• Data:

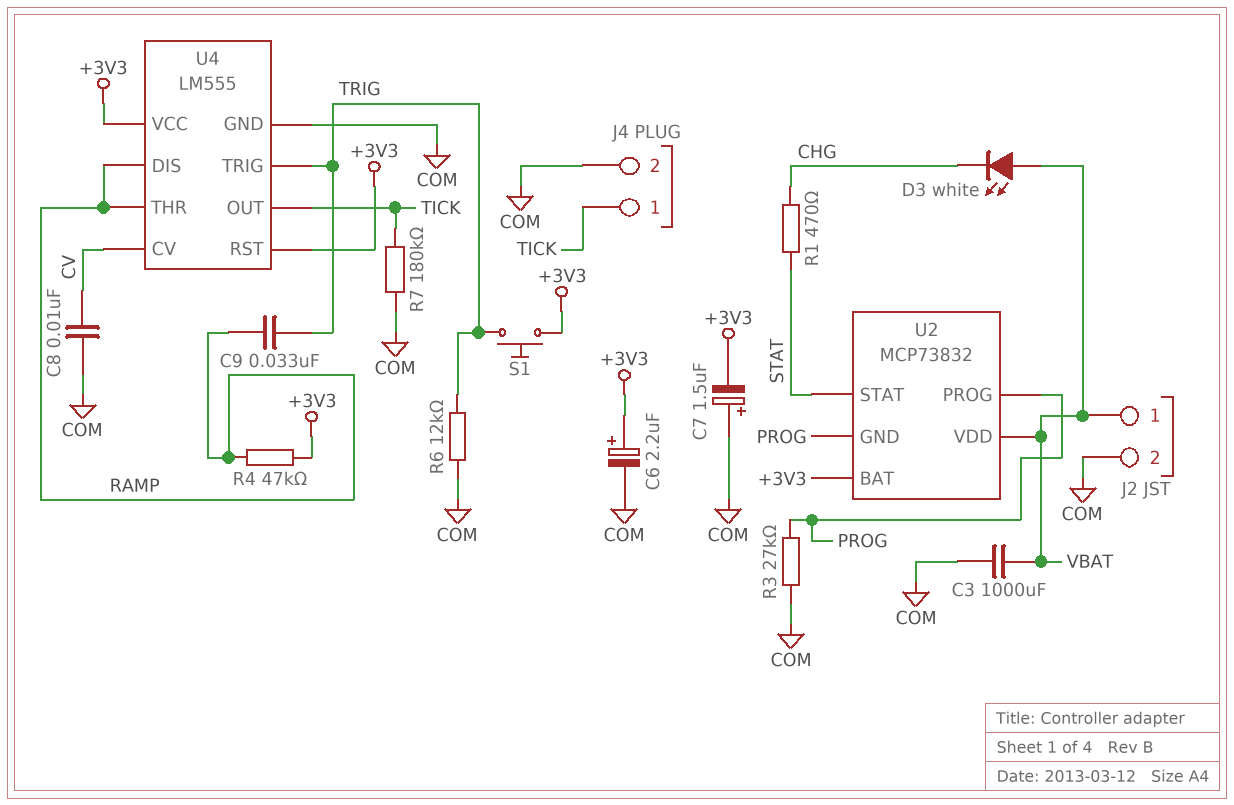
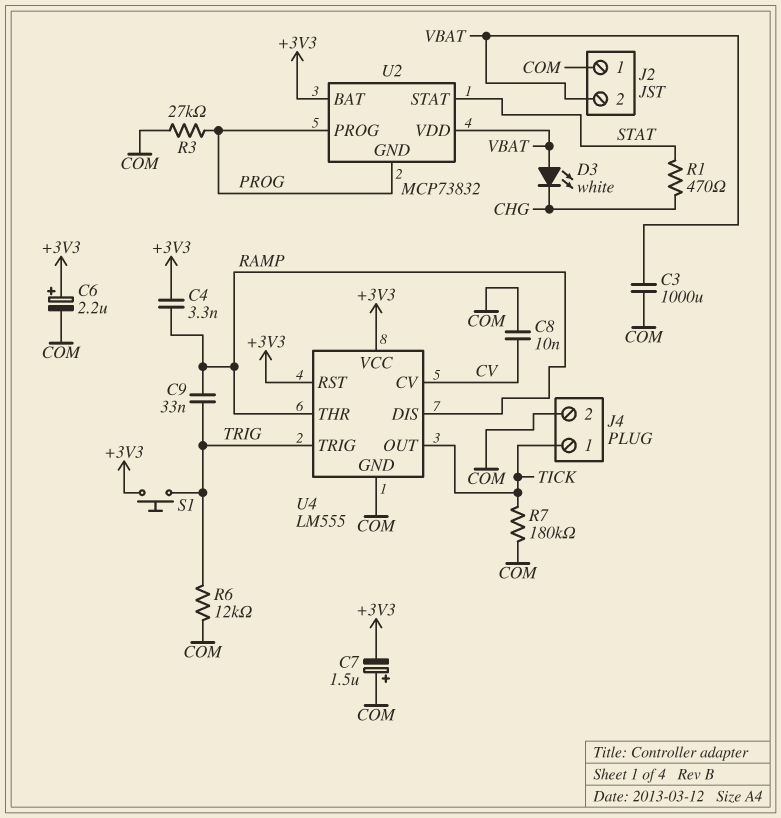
C4: none -> 3.3nF (+3V3, RAMP)
J2 pin 1: VBAT -> COM
J2 pin 2: COM -> VBAT
R4: 47k (+3V3, RAMP) -> none

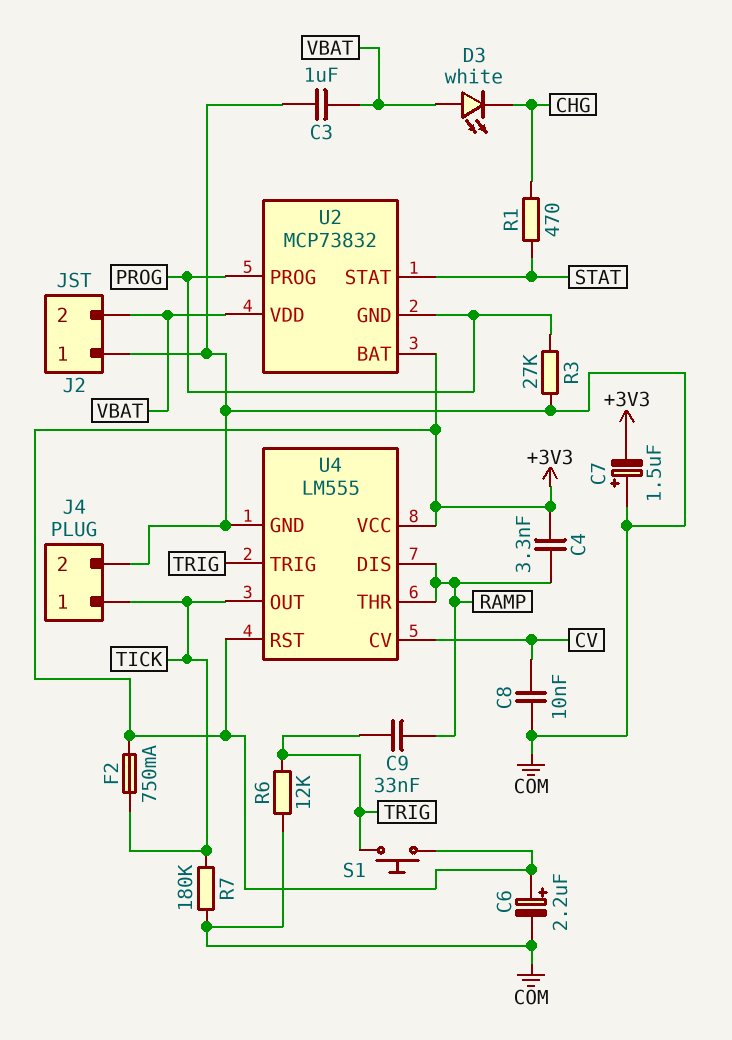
C3: 1000uF (COM, VBAT) -> 1uF (COM, VBAT)
F2: none -> 750mA (+3V3, TICK)

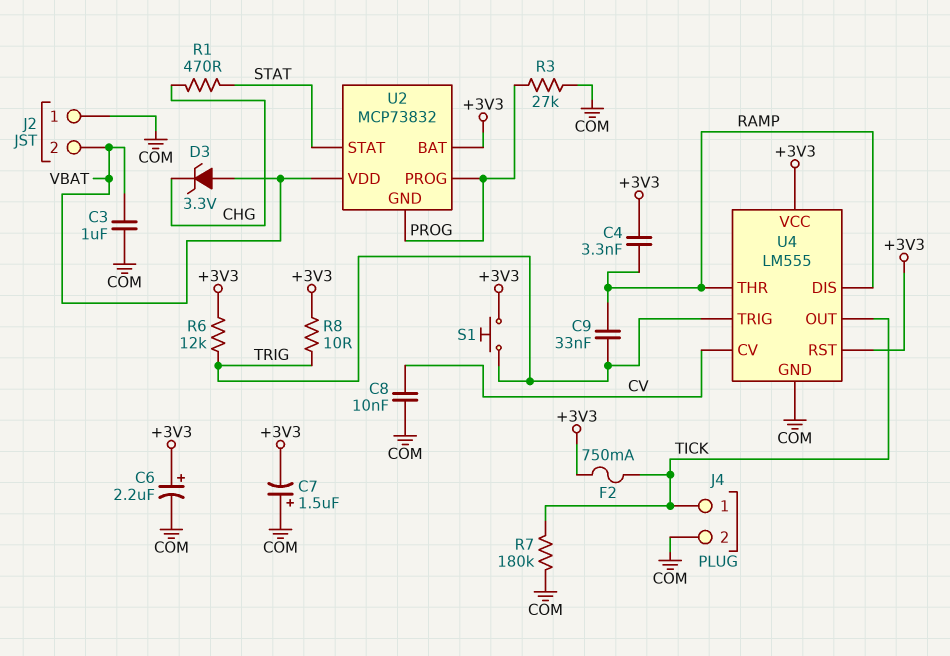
D3: LED white (A VBAT, K CHG) -> zener 3.3V (A VBAT, K CHG)
R6: 12k (COM, TRIG) -> 12k (+3V3, TRIG)
R8: none -> 10 (+3V3, TRIG)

• Exercise directions:
Give back the records word for word, without their pictures.

• Exercise solution:
C4: none -> 3.3nF (+3V3, RAMP)
J2 pin 1: VBAT -> COM
J2 pin 2: COM -> VBAT
R4: 47k (+3V3, RAMP) -> none

C3: 1000uF (COM, VBAT) -> 1uF (COM, VBAT)
F2: none -> 750mA (+3V3, TICK)

D3: LED white (A VBAT, K CHG) -> zener 3.3V (A VBAT, K CHG)
R6: 12k (COM, TRIG) -> 12k (+3V3, TRIG)
R8: none -> 10 (+3V3, TRIG)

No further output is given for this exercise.